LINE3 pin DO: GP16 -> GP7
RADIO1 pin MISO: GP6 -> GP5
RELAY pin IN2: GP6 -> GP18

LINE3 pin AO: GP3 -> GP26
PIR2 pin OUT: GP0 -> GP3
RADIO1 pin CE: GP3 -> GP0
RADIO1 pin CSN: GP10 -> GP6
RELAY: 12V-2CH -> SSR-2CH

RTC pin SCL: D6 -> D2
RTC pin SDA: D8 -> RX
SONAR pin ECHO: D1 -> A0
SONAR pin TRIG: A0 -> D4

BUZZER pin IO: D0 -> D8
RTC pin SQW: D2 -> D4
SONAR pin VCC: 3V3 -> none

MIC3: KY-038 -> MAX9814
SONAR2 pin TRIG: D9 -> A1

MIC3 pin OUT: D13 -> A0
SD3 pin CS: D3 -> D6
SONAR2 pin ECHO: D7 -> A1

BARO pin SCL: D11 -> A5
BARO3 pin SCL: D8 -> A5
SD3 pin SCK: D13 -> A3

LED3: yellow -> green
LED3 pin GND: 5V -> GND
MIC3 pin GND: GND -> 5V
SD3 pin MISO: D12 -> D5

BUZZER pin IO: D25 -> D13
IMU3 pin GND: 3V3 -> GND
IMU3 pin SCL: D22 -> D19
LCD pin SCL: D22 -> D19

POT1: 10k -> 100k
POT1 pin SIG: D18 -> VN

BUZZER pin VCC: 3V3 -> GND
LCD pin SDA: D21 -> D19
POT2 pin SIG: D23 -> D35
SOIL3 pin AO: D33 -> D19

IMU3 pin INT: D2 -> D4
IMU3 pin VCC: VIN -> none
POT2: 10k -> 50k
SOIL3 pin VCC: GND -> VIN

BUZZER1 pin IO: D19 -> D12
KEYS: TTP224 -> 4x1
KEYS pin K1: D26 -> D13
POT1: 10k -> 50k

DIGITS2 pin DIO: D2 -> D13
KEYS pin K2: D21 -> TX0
★ ★ ★ ★ ★
What is required:
Go through the material above, and wherever a line contains the string "KEYS", return it.

Result of the task:
KEYS: TTP224 -> 4x1
KEYS pin K1: D26 -> D13
KEYS pin K2: D21 -> TX0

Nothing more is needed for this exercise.